# [How to complete this task]
Starting at the first line of the entries below, output every line exactly, up to and including the line with "(344, 221) = (339, 186): blue".

# [Supplied data]
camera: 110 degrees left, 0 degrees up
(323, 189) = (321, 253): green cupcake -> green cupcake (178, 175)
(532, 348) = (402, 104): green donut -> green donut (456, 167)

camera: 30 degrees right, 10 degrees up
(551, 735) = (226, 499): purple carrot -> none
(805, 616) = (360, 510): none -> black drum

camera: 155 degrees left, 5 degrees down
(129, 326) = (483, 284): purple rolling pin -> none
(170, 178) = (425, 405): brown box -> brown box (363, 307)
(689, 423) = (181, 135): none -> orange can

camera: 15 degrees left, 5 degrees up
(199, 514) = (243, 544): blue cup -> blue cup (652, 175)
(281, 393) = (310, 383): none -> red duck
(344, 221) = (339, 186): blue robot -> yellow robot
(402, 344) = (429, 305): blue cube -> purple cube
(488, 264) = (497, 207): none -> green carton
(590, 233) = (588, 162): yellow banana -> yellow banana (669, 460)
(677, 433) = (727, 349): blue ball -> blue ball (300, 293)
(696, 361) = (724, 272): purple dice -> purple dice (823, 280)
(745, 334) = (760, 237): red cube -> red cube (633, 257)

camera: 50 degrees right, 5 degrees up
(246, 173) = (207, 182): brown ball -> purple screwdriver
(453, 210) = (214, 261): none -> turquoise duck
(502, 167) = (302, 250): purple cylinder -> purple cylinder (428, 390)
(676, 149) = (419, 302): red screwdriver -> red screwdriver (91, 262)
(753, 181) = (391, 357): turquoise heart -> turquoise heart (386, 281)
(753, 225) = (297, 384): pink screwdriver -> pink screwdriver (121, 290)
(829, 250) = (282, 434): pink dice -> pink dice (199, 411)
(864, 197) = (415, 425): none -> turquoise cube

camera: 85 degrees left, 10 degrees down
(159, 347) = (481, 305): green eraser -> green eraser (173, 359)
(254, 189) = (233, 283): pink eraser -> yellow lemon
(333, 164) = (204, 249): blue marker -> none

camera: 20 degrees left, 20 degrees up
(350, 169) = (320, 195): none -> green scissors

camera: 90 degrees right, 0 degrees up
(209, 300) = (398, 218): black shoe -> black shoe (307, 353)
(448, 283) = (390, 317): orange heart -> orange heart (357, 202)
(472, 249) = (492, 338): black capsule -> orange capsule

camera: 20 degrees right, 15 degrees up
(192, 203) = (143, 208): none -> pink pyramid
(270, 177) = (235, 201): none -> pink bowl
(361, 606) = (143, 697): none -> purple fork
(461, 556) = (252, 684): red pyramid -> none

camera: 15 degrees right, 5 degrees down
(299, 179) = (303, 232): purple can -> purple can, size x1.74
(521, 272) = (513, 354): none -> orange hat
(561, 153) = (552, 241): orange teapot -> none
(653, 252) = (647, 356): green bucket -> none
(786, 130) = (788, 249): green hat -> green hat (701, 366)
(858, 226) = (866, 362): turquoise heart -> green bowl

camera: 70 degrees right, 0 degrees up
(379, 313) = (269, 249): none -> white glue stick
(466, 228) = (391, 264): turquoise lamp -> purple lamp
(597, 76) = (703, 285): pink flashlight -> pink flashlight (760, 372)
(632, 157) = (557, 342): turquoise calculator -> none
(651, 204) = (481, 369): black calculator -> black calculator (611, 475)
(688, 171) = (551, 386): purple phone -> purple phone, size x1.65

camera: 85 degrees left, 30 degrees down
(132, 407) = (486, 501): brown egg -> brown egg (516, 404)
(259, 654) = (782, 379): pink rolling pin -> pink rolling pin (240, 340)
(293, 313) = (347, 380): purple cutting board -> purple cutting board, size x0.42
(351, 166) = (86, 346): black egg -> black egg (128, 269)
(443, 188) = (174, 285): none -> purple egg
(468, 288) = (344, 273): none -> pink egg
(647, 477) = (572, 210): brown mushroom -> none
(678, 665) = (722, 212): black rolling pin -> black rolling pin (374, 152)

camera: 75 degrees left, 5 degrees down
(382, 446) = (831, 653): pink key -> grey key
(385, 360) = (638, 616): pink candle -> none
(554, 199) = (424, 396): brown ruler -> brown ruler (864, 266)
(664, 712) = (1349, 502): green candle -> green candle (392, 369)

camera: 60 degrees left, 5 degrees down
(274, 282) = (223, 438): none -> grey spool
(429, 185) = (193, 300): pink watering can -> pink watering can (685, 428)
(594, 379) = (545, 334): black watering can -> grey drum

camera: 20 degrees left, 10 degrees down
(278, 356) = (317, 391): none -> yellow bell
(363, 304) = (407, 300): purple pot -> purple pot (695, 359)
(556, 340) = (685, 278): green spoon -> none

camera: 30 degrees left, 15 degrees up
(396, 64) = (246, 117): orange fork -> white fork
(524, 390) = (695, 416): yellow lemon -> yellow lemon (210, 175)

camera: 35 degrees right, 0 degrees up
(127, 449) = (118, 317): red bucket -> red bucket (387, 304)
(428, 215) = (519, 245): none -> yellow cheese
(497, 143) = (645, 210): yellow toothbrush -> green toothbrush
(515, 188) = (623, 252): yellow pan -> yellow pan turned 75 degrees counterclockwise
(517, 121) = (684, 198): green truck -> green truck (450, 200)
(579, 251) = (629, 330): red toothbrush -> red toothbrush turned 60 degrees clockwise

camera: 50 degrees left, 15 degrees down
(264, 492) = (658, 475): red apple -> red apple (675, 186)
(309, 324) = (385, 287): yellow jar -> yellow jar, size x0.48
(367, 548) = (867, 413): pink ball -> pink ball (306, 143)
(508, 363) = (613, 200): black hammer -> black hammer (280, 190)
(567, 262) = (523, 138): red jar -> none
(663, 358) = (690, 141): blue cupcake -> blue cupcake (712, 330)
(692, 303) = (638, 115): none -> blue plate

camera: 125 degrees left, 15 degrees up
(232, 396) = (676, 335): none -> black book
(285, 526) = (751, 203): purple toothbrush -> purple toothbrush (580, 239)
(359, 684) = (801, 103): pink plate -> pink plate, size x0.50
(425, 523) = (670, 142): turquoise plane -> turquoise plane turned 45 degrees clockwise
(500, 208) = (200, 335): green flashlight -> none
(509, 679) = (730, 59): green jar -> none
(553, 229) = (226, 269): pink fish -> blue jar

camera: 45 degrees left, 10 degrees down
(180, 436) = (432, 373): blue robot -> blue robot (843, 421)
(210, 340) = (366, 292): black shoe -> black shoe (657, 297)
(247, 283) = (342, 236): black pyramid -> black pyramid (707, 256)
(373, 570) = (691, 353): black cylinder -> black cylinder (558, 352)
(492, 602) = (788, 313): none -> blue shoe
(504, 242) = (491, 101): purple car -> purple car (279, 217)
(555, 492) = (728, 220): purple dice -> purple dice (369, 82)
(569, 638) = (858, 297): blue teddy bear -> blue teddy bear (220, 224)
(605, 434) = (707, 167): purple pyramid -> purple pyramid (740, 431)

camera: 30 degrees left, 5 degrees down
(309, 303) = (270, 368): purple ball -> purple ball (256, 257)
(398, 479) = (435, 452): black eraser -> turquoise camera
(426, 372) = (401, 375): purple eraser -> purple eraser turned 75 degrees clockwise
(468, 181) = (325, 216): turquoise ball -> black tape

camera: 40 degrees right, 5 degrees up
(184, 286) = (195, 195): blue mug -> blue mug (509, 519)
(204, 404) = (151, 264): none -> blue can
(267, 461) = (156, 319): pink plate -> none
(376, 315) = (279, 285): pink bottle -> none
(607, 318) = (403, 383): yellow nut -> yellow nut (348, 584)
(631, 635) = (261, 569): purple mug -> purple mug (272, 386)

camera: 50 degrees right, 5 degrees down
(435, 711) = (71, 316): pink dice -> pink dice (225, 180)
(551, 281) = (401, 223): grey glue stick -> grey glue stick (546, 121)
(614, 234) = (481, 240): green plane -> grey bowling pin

# [Result of the exercise]
camera: 110 degrees left, 0 degrees up
(323, 189) = (321, 253): green cupcake -> green cupcake (178, 175)
(532, 348) = (402, 104): green donut -> green donut (456, 167)

camera: 30 degrees right, 10 degrees up
(551, 735) = (226, 499): purple carrot -> none
(805, 616) = (360, 510): none -> black drum

camera: 155 degrees left, 5 degrees down
(129, 326) = (483, 284): purple rolling pin -> none
(170, 178) = (425, 405): brown box -> brown box (363, 307)
(689, 423) = (181, 135): none -> orange can

camera: 15 degrees left, 5 degrees up
(199, 514) = (243, 544): blue cup -> blue cup (652, 175)
(281, 393) = (310, 383): none -> red duck
(344, 221) = (339, 186): blue robot -> yellow robot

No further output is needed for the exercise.